* **Directions**:
In the material below, reproduce word for word the lines from the one containing "orange ellipse: moved 10 px right, 3 px down" up to and including the one containing "yellow L-shape: moved". Leave the picture lines out of your answer.

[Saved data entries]
+ + + +
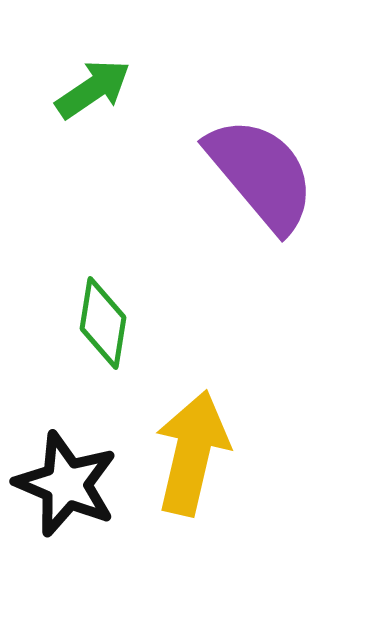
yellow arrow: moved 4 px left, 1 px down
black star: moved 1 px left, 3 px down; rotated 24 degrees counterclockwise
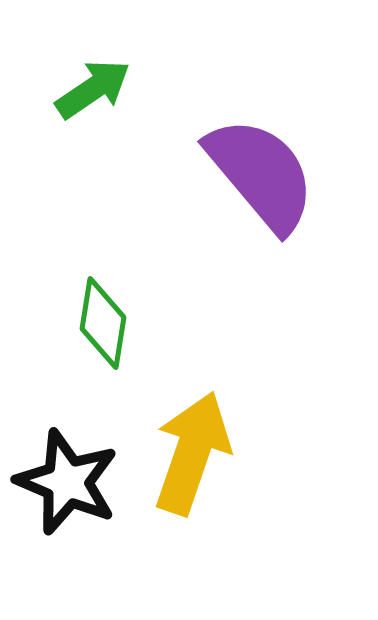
yellow arrow: rotated 6 degrees clockwise
black star: moved 1 px right, 2 px up
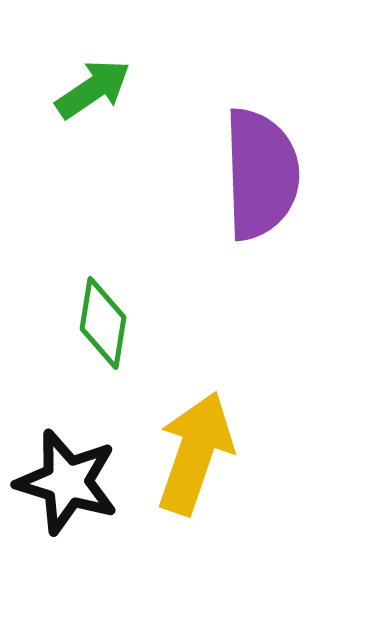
purple semicircle: rotated 38 degrees clockwise
yellow arrow: moved 3 px right
black star: rotated 6 degrees counterclockwise
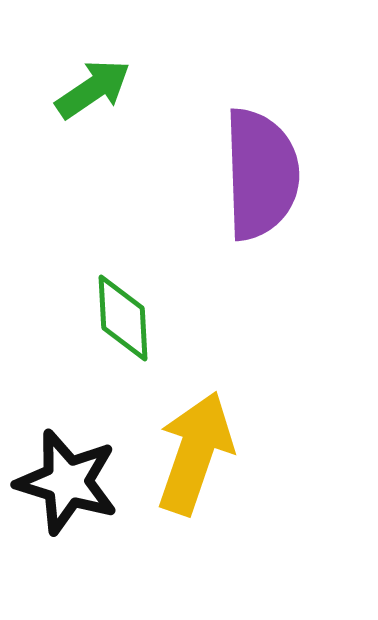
green diamond: moved 20 px right, 5 px up; rotated 12 degrees counterclockwise
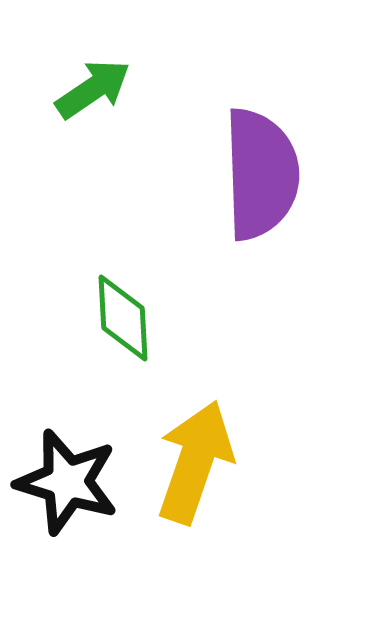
yellow arrow: moved 9 px down
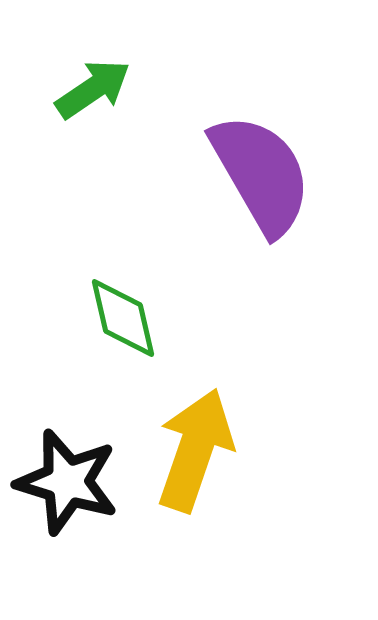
purple semicircle: rotated 28 degrees counterclockwise
green diamond: rotated 10 degrees counterclockwise
yellow arrow: moved 12 px up
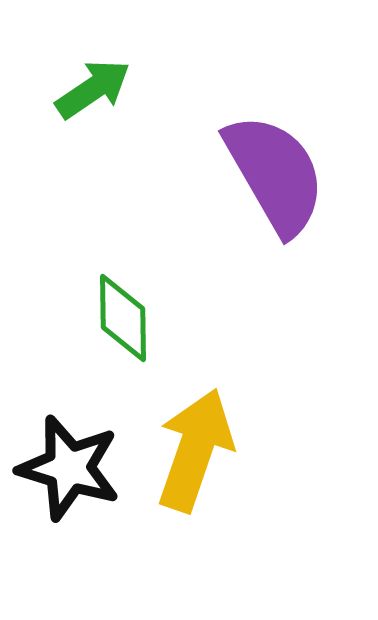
purple semicircle: moved 14 px right
green diamond: rotated 12 degrees clockwise
black star: moved 2 px right, 14 px up
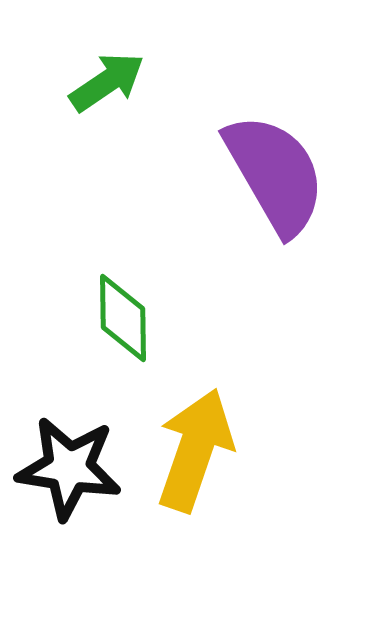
green arrow: moved 14 px right, 7 px up
black star: rotated 8 degrees counterclockwise
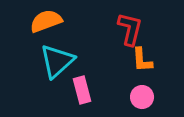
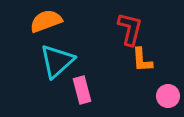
pink circle: moved 26 px right, 1 px up
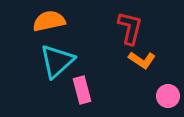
orange semicircle: moved 3 px right; rotated 8 degrees clockwise
red L-shape: moved 1 px up
orange L-shape: rotated 52 degrees counterclockwise
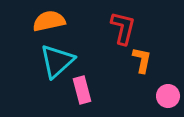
red L-shape: moved 7 px left
orange L-shape: rotated 112 degrees counterclockwise
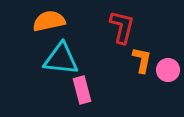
red L-shape: moved 1 px left, 1 px up
cyan triangle: moved 4 px right, 2 px up; rotated 48 degrees clockwise
pink circle: moved 26 px up
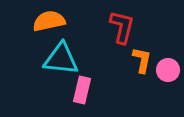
pink rectangle: rotated 28 degrees clockwise
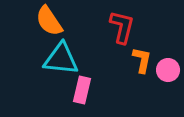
orange semicircle: rotated 112 degrees counterclockwise
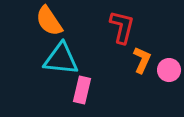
orange L-shape: rotated 12 degrees clockwise
pink circle: moved 1 px right
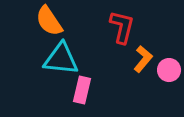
orange L-shape: moved 1 px right, 1 px up; rotated 16 degrees clockwise
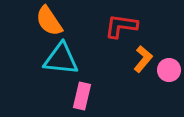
red L-shape: moved 1 px left, 1 px up; rotated 96 degrees counterclockwise
pink rectangle: moved 6 px down
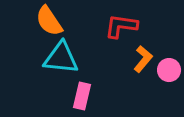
cyan triangle: moved 1 px up
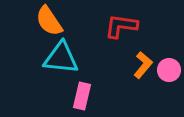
orange L-shape: moved 6 px down
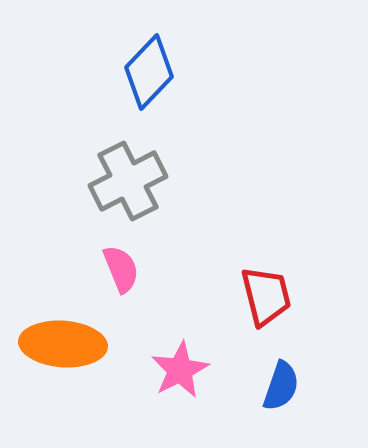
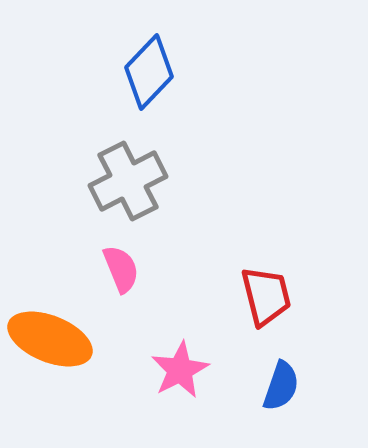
orange ellipse: moved 13 px left, 5 px up; rotated 18 degrees clockwise
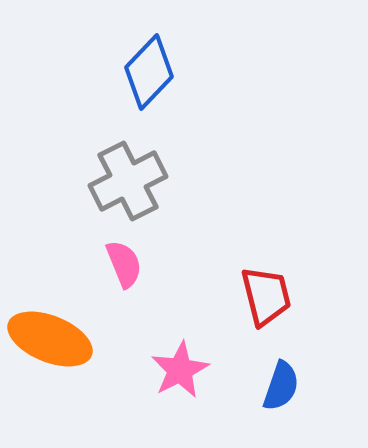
pink semicircle: moved 3 px right, 5 px up
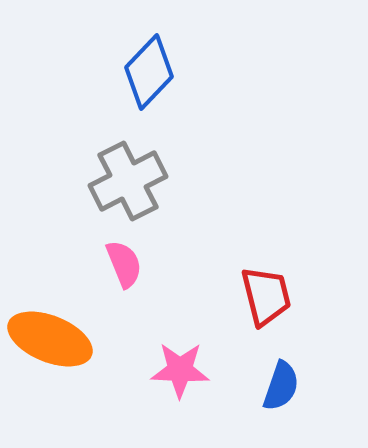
pink star: rotated 30 degrees clockwise
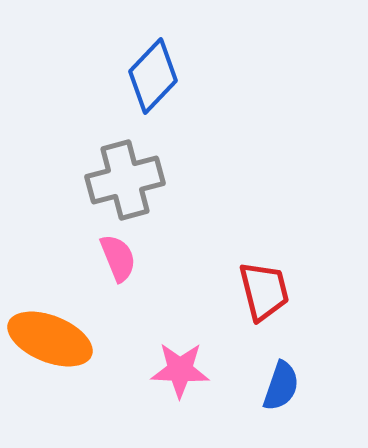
blue diamond: moved 4 px right, 4 px down
gray cross: moved 3 px left, 1 px up; rotated 12 degrees clockwise
pink semicircle: moved 6 px left, 6 px up
red trapezoid: moved 2 px left, 5 px up
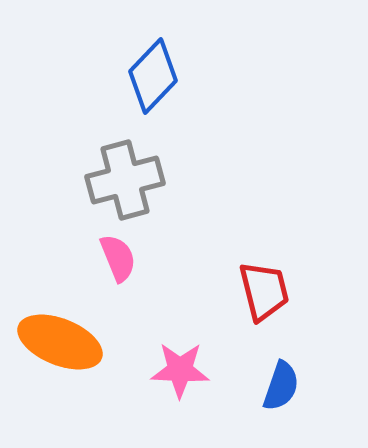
orange ellipse: moved 10 px right, 3 px down
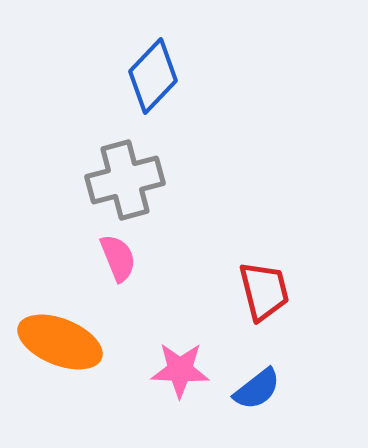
blue semicircle: moved 24 px left, 3 px down; rotated 33 degrees clockwise
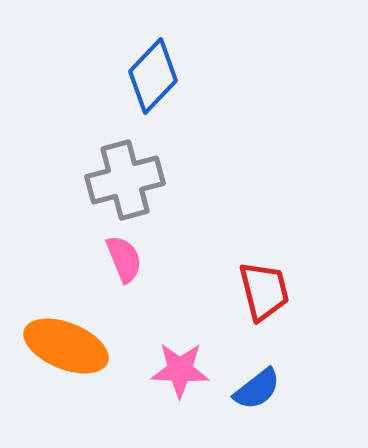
pink semicircle: moved 6 px right, 1 px down
orange ellipse: moved 6 px right, 4 px down
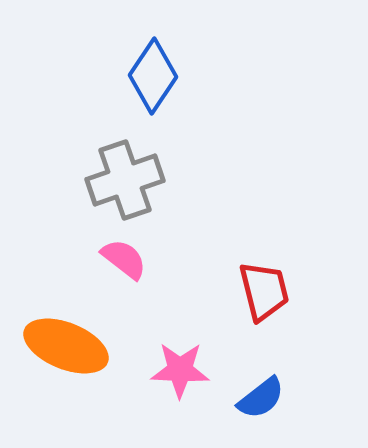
blue diamond: rotated 10 degrees counterclockwise
gray cross: rotated 4 degrees counterclockwise
pink semicircle: rotated 30 degrees counterclockwise
blue semicircle: moved 4 px right, 9 px down
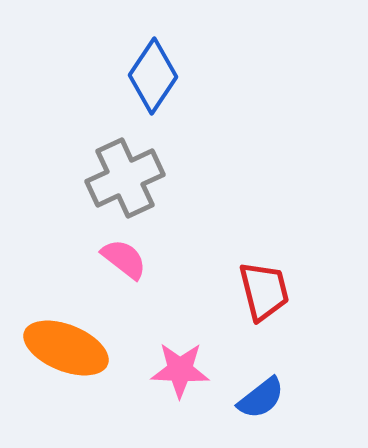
gray cross: moved 2 px up; rotated 6 degrees counterclockwise
orange ellipse: moved 2 px down
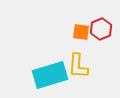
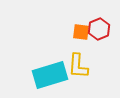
red hexagon: moved 2 px left
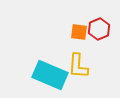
orange square: moved 2 px left
cyan rectangle: rotated 40 degrees clockwise
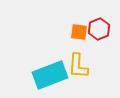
cyan rectangle: rotated 44 degrees counterclockwise
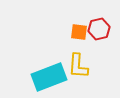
red hexagon: rotated 10 degrees clockwise
cyan rectangle: moved 1 px left, 2 px down
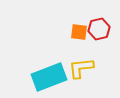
yellow L-shape: moved 3 px right, 2 px down; rotated 80 degrees clockwise
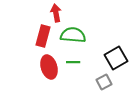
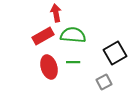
red rectangle: rotated 45 degrees clockwise
black square: moved 1 px left, 5 px up
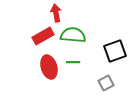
black square: moved 2 px up; rotated 10 degrees clockwise
gray square: moved 2 px right, 1 px down
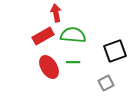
red ellipse: rotated 15 degrees counterclockwise
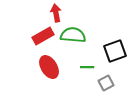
green line: moved 14 px right, 5 px down
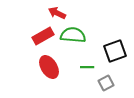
red arrow: moved 1 px right; rotated 54 degrees counterclockwise
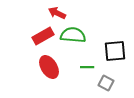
black square: rotated 15 degrees clockwise
gray square: rotated 35 degrees counterclockwise
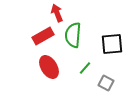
red arrow: rotated 42 degrees clockwise
green semicircle: rotated 90 degrees counterclockwise
black square: moved 3 px left, 7 px up
green line: moved 2 px left, 1 px down; rotated 48 degrees counterclockwise
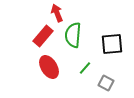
red rectangle: rotated 20 degrees counterclockwise
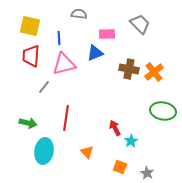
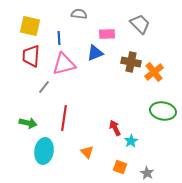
brown cross: moved 2 px right, 7 px up
red line: moved 2 px left
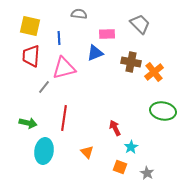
pink triangle: moved 4 px down
cyan star: moved 6 px down
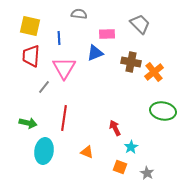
pink triangle: rotated 45 degrees counterclockwise
orange triangle: rotated 24 degrees counterclockwise
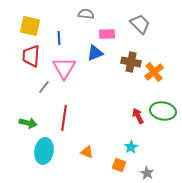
gray semicircle: moved 7 px right
red arrow: moved 23 px right, 12 px up
orange square: moved 1 px left, 2 px up
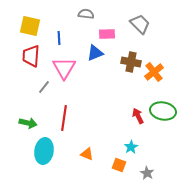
orange triangle: moved 2 px down
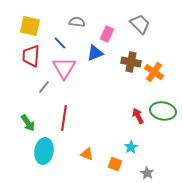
gray semicircle: moved 9 px left, 8 px down
pink rectangle: rotated 63 degrees counterclockwise
blue line: moved 1 px right, 5 px down; rotated 40 degrees counterclockwise
orange cross: rotated 18 degrees counterclockwise
green arrow: rotated 42 degrees clockwise
orange square: moved 4 px left, 1 px up
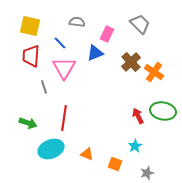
brown cross: rotated 36 degrees clockwise
gray line: rotated 56 degrees counterclockwise
green arrow: rotated 36 degrees counterclockwise
cyan star: moved 4 px right, 1 px up
cyan ellipse: moved 7 px right, 2 px up; rotated 60 degrees clockwise
gray star: rotated 24 degrees clockwise
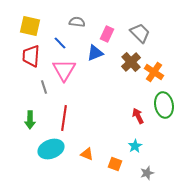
gray trapezoid: moved 9 px down
pink triangle: moved 2 px down
green ellipse: moved 1 px right, 6 px up; rotated 70 degrees clockwise
green arrow: moved 2 px right, 3 px up; rotated 72 degrees clockwise
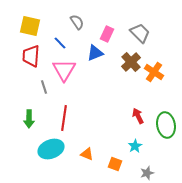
gray semicircle: rotated 49 degrees clockwise
green ellipse: moved 2 px right, 20 px down
green arrow: moved 1 px left, 1 px up
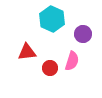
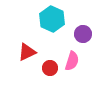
red triangle: rotated 18 degrees counterclockwise
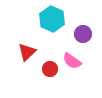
red triangle: rotated 18 degrees counterclockwise
pink semicircle: rotated 108 degrees clockwise
red circle: moved 1 px down
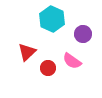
red circle: moved 2 px left, 1 px up
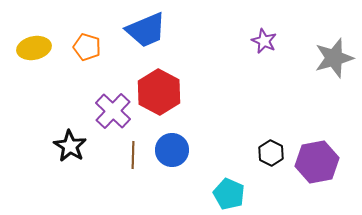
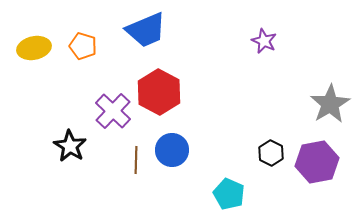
orange pentagon: moved 4 px left, 1 px up
gray star: moved 4 px left, 46 px down; rotated 15 degrees counterclockwise
brown line: moved 3 px right, 5 px down
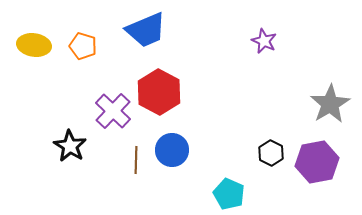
yellow ellipse: moved 3 px up; rotated 20 degrees clockwise
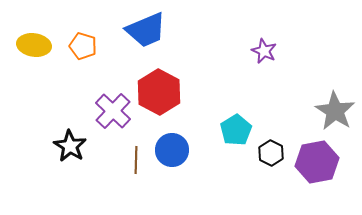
purple star: moved 10 px down
gray star: moved 5 px right, 7 px down; rotated 9 degrees counterclockwise
cyan pentagon: moved 7 px right, 64 px up; rotated 16 degrees clockwise
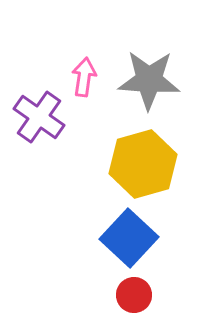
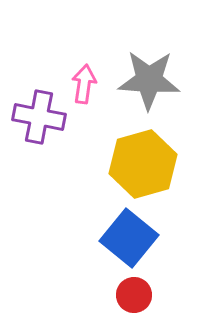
pink arrow: moved 7 px down
purple cross: rotated 24 degrees counterclockwise
blue square: rotated 4 degrees counterclockwise
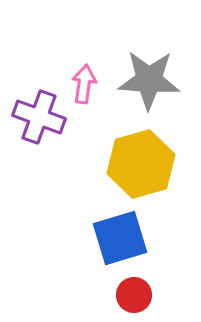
purple cross: rotated 9 degrees clockwise
yellow hexagon: moved 2 px left
blue square: moved 9 px left; rotated 34 degrees clockwise
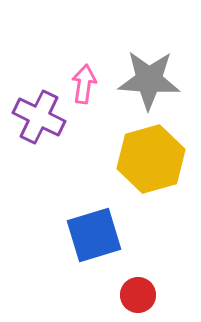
purple cross: rotated 6 degrees clockwise
yellow hexagon: moved 10 px right, 5 px up
blue square: moved 26 px left, 3 px up
red circle: moved 4 px right
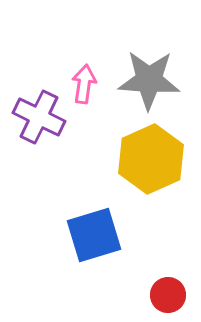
yellow hexagon: rotated 8 degrees counterclockwise
red circle: moved 30 px right
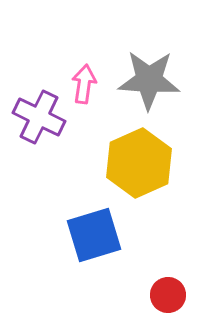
yellow hexagon: moved 12 px left, 4 px down
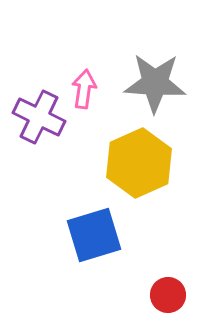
gray star: moved 6 px right, 3 px down
pink arrow: moved 5 px down
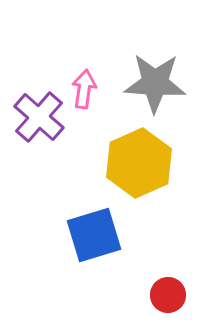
purple cross: rotated 15 degrees clockwise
+ + + +
* **Exercise response**:
orange ellipse: moved 10 px right, 3 px down
blue semicircle: moved 24 px left, 3 px down; rotated 33 degrees clockwise
pink semicircle: moved 6 px right, 1 px down
orange ellipse: moved 6 px right, 4 px down
blue diamond: rotated 10 degrees counterclockwise
gray cross: rotated 4 degrees counterclockwise
pink semicircle: rotated 30 degrees counterclockwise
blue semicircle: moved 4 px right, 9 px down
gray cross: moved 2 px up; rotated 6 degrees counterclockwise
orange ellipse: moved 2 px down
red hexagon: moved 2 px left
orange square: moved 2 px left
cyan rectangle: rotated 40 degrees clockwise
cyan rectangle: rotated 44 degrees counterclockwise
red hexagon: rotated 10 degrees clockwise
cyan rectangle: moved 1 px left, 2 px down
yellow L-shape: moved 3 px right, 2 px down; rotated 80 degrees clockwise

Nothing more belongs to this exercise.